**** Excerpted records

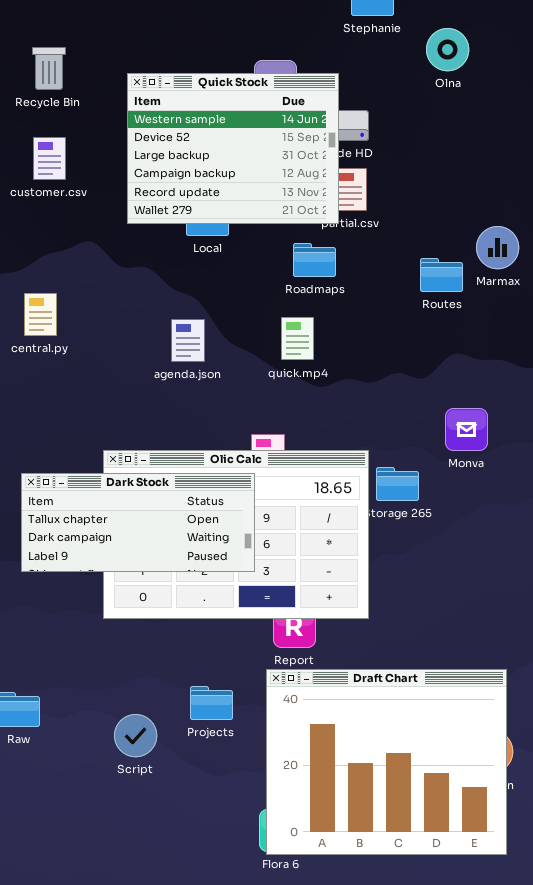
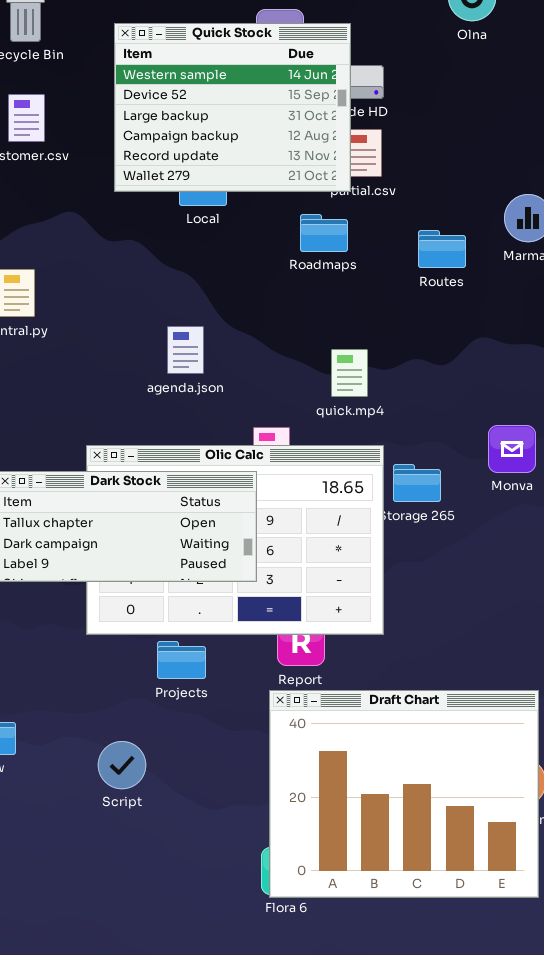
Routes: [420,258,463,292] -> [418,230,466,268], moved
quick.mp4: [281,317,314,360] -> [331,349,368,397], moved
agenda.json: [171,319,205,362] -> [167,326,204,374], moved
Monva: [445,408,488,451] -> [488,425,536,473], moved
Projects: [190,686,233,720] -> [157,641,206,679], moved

********

_Exercise description_. Your task is to reproduce every record exactly while omitting the pictures.

_Exercise response_.
Routes: [420,258,463,292] -> [418,230,466,268], moved
quick.mp4: [281,317,314,360] -> [331,349,368,397], moved
agenda.json: [171,319,205,362] -> [167,326,204,374], moved
Monva: [445,408,488,451] -> [488,425,536,473], moved
Projects: [190,686,233,720] -> [157,641,206,679], moved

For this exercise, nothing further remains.